■ **Instructions for the task**
Begin with the first line of the entries below. Copy each line exactly, stopping after the one that contains "camera_right=65 camera_up=10".

Data excerpts:
Segment Open

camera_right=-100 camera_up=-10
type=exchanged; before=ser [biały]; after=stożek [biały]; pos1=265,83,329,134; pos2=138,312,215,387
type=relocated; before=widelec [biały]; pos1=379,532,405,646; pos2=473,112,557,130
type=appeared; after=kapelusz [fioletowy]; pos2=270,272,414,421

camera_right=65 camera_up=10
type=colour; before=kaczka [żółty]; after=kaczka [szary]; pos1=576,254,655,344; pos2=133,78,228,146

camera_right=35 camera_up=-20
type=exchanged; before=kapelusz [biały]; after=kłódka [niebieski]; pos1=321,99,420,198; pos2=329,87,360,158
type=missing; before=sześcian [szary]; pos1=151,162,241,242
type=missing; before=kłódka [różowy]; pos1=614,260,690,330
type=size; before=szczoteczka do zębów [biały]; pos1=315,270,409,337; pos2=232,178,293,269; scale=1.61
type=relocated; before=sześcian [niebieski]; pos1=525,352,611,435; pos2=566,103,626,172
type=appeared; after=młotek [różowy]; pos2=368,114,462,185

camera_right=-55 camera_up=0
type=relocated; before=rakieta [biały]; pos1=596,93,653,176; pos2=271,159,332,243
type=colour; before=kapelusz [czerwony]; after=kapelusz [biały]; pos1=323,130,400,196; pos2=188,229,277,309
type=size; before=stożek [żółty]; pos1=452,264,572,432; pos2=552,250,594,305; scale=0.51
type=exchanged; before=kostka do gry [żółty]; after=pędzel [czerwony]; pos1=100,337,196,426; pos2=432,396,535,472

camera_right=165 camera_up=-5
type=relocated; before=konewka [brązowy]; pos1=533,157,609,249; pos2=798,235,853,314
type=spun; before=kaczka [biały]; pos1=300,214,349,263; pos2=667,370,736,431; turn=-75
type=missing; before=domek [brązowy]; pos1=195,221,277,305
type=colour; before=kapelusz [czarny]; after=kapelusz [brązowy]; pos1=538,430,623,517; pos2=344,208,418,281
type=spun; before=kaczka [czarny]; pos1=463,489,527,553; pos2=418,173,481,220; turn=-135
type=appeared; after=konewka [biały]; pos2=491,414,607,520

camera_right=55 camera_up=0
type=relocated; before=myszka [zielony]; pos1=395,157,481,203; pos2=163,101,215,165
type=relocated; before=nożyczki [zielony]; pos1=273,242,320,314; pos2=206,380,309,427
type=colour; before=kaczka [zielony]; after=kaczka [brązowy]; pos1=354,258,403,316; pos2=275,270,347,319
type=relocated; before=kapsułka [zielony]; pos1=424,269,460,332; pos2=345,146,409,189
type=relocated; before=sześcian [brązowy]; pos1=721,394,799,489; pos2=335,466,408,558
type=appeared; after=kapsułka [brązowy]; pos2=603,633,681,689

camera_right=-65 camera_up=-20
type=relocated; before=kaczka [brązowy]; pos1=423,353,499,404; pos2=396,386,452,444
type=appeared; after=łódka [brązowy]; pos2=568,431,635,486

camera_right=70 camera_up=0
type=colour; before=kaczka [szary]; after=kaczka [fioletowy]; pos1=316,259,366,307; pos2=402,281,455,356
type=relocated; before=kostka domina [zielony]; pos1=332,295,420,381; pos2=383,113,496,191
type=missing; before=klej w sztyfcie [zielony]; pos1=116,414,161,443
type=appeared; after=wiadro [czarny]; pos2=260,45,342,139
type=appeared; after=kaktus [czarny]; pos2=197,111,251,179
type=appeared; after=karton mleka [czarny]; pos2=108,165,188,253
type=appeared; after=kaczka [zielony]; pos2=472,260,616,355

Segment Closed

■ **Result of this task**
camera_right=-100 camera_up=-10
type=exchanged; before=ser [biały]; after=stożek [biały]; pos1=265,83,329,134; pos2=138,312,215,387
type=relocated; before=widelec [biały]; pos1=379,532,405,646; pos2=473,112,557,130
type=appeared; after=kapelusz [fioletowy]; pos2=270,272,414,421

camera_right=65 camera_up=10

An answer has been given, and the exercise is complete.